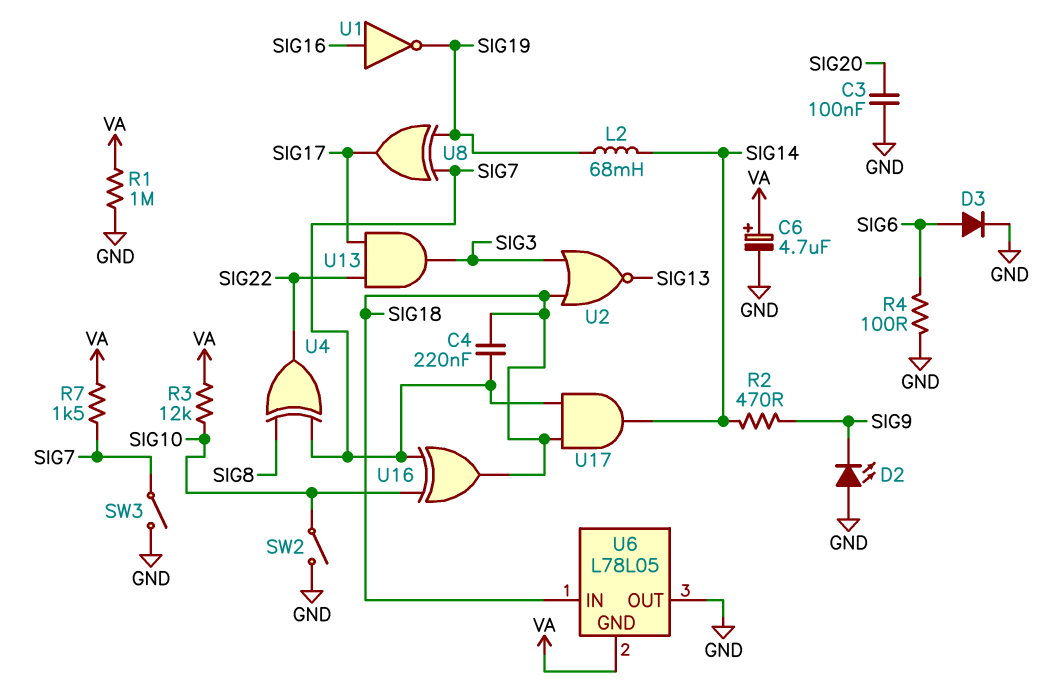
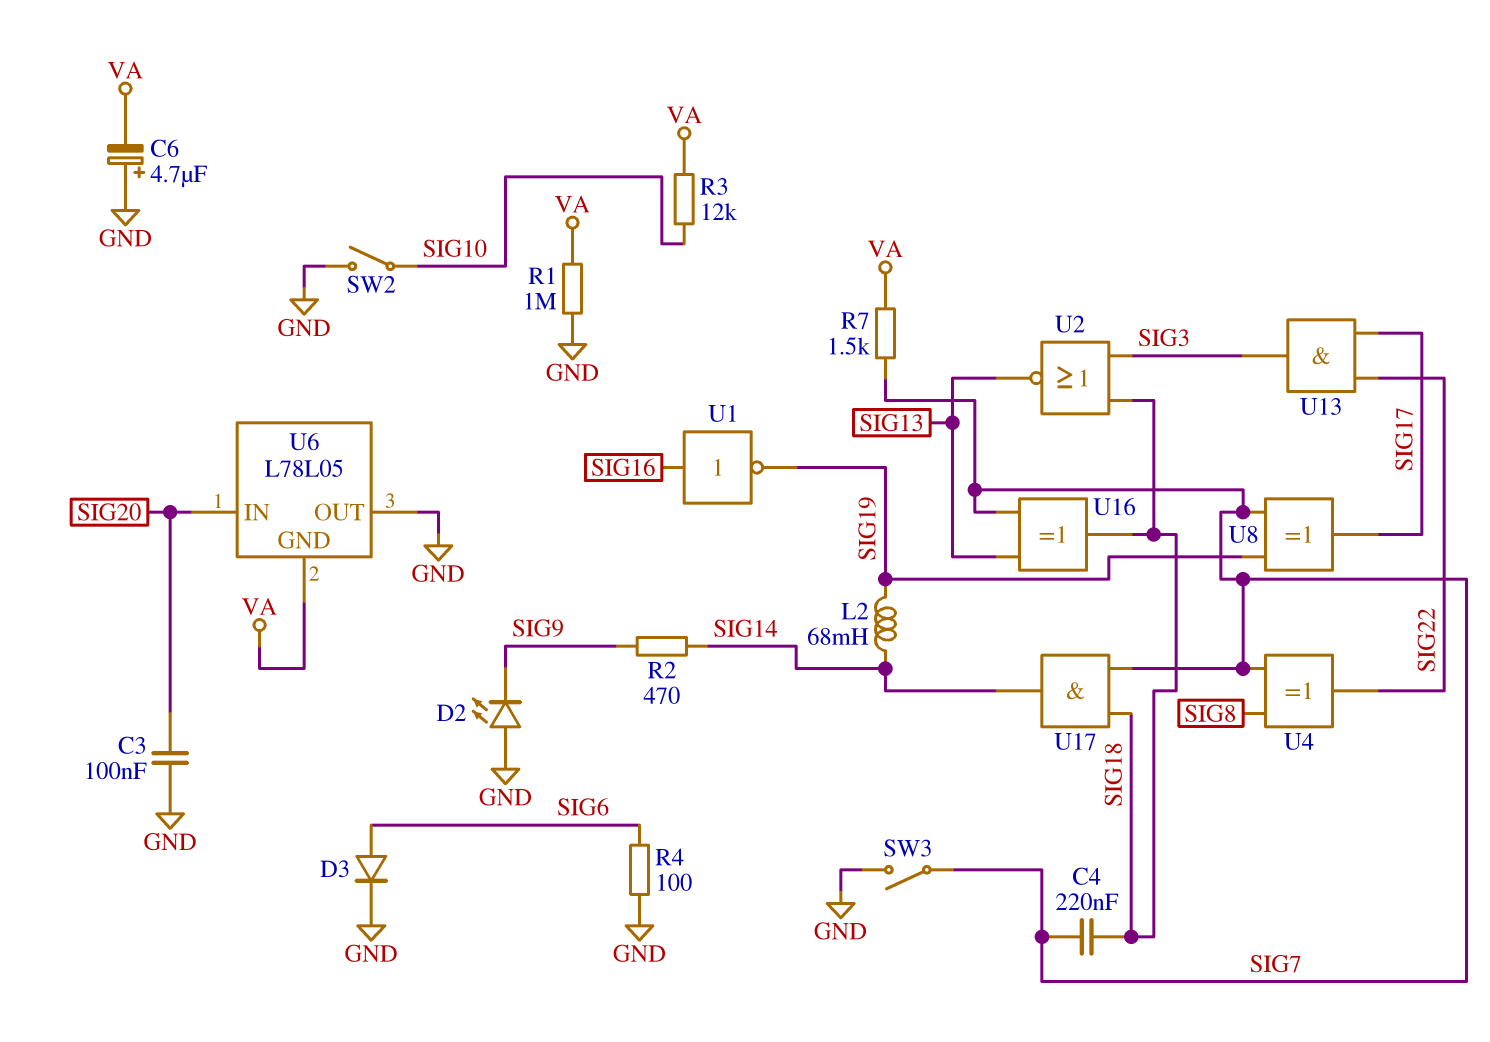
C6: 4.7uF (plus VA, minus GND) -> 4.7uF (plus GND, minus VA)
U6 pin IN: SIG18 -> SIG20
U16: XOR (in SIG7, in SIG10, out SIG18) -> XOR (in SIG7, in SIG13, out SIG18)

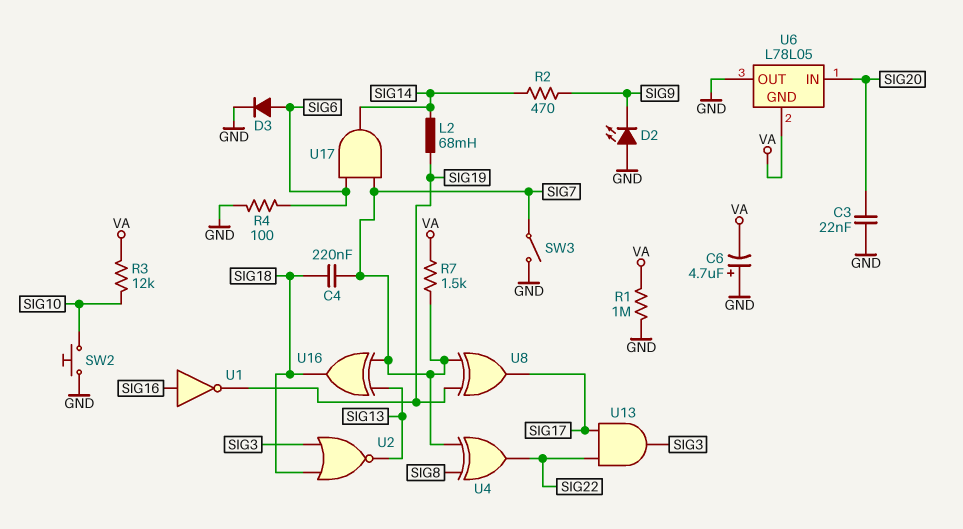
C3: 100nF (GND, SIG20) -> 22nF (GND, SIG20)
SW2: switch (GND, SIG10) -> button (GND, SIG10)
U17: AND (in SIG7, in SIG18, out SIG14) -> AND (in SIG6, in SIG7, out SIG14)

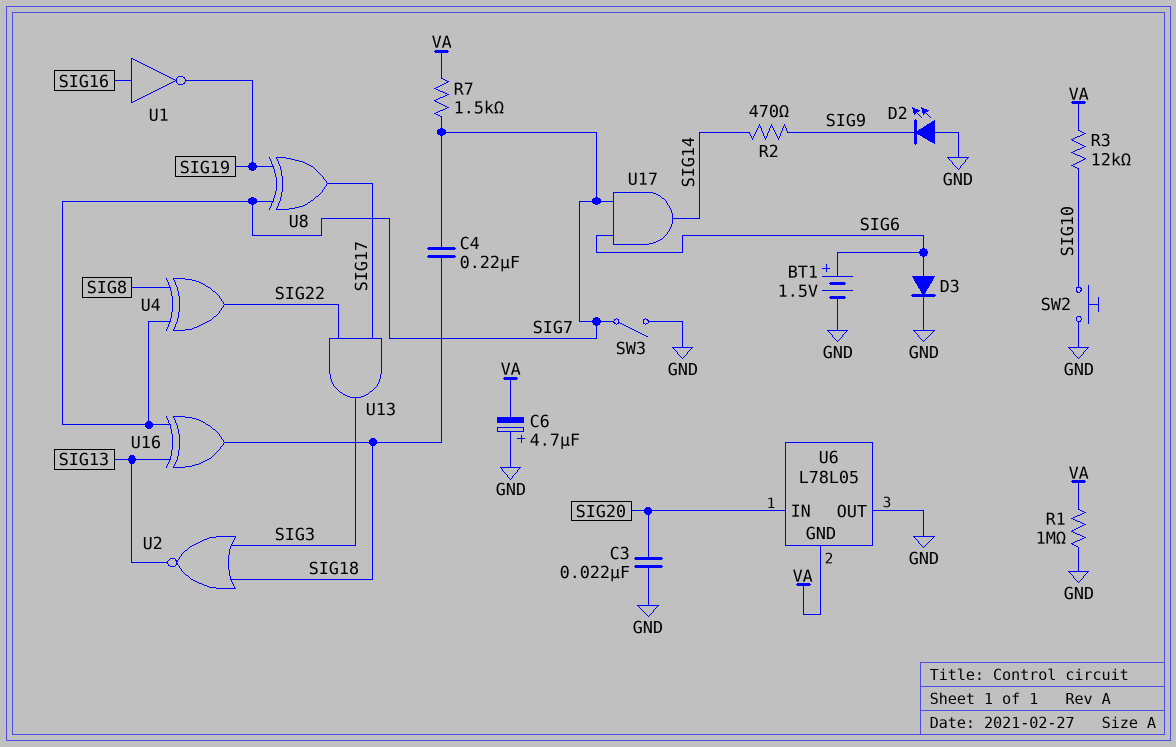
BT1: none -> 1.5V (plus SIG6, minus GND)
L2: 68mH (SIG14, SIG19) -> none
R4: 100 (GND, SIG6) -> none

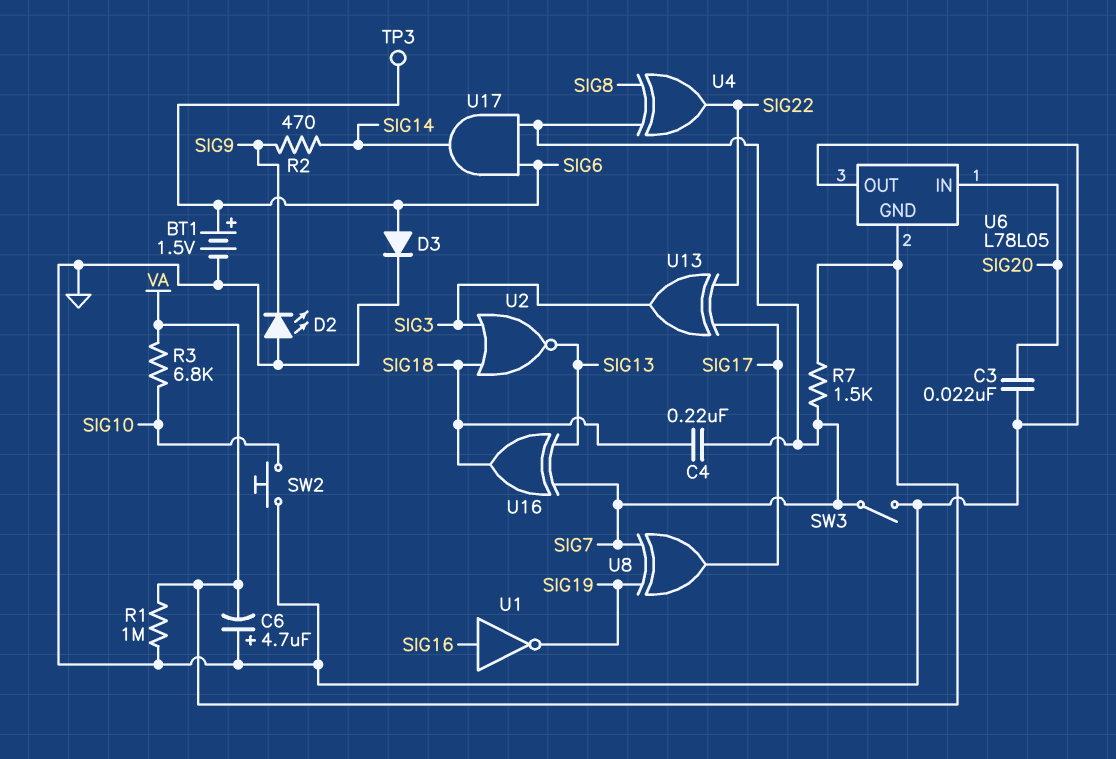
R3: 12k (SIG10, VA) -> 6.8k (SIG10, VA)
TP3: none -> test point (SIG6)
U13: AND (in SIG17, in SIG22, out SIG3) -> XOR (in SIG17, in SIG22, out SIG3)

_The problem_
For this exercise, transcribe exactly only the lines from the one containing "R4: 100 (GND, SIG6) -> none" through the end of the listing, inclusive, without the pictures.

_Result of the exercise_
R4: 100 (GND, SIG6) -> none

R3: 12k (SIG10, VA) -> 6.8k (SIG10, VA)
TP3: none -> test point (SIG6)
U13: AND (in SIG17, in SIG22, out SIG3) -> XOR (in SIG17, in SIG22, out SIG3)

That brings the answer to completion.